For the entries below, print exactly the lines between the line holding "(184, 175) = (311, 413): black hammer -> none" and the line holding "camera: 95 degrees right, 10 degrees down", inclusive, and nothing else.

** Data to process follows **

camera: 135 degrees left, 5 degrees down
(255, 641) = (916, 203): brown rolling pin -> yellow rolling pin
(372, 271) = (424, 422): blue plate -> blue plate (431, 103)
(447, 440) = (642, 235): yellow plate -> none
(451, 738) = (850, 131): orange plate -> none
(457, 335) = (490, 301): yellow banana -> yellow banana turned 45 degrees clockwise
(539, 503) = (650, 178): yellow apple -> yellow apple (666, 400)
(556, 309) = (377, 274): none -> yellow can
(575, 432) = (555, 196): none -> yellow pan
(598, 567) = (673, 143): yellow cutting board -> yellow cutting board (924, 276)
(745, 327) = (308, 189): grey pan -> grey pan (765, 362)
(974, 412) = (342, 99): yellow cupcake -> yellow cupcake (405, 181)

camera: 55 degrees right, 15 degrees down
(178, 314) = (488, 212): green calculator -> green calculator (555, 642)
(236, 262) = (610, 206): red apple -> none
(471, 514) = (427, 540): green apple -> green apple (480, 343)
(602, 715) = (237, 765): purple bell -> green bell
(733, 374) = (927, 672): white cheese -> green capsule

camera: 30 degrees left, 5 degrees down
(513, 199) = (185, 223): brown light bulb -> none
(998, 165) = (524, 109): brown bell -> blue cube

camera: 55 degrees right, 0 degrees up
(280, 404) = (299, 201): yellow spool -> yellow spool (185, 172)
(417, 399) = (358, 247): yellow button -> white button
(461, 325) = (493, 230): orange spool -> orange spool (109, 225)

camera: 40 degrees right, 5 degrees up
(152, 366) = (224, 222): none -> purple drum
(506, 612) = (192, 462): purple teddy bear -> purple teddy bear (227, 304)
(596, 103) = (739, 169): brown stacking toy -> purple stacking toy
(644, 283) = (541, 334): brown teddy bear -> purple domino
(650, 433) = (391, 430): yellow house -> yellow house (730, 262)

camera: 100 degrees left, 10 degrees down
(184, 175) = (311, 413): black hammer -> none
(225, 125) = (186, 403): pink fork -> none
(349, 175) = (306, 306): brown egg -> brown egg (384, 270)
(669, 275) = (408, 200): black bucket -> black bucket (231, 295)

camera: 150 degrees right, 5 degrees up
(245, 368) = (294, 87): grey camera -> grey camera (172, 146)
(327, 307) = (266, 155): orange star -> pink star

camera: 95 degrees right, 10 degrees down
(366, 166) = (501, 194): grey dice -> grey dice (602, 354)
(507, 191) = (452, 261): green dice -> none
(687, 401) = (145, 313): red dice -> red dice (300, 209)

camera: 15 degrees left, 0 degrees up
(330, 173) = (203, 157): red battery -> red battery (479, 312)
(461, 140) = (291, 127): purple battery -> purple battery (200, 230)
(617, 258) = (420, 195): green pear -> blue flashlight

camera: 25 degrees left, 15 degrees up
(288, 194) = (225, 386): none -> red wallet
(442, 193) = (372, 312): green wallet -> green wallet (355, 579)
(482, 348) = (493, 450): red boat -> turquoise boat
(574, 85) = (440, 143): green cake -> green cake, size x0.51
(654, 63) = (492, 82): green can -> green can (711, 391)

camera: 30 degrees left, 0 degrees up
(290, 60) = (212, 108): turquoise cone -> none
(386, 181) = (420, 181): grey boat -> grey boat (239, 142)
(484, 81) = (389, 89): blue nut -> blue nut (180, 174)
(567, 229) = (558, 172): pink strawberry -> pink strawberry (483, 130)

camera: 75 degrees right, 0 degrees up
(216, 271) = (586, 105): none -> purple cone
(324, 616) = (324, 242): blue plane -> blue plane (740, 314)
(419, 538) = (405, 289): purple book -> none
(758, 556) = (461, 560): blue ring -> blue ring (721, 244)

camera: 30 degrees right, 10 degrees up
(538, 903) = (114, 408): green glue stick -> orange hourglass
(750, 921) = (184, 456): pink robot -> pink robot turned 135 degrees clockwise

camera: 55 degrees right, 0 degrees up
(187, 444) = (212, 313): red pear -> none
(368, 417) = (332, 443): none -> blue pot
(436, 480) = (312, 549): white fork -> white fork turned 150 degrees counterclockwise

** End of Data to process **

▶ **Solution for this exercise**:
(184, 175) = (311, 413): black hammer -> none
(225, 125) = (186, 403): pink fork -> none
(349, 175) = (306, 306): brown egg -> brown egg (384, 270)
(669, 275) = (408, 200): black bucket -> black bucket (231, 295)

camera: 150 degrees right, 5 degrees up
(245, 368) = (294, 87): grey camera -> grey camera (172, 146)
(327, 307) = (266, 155): orange star -> pink star

camera: 95 degrees right, 10 degrees down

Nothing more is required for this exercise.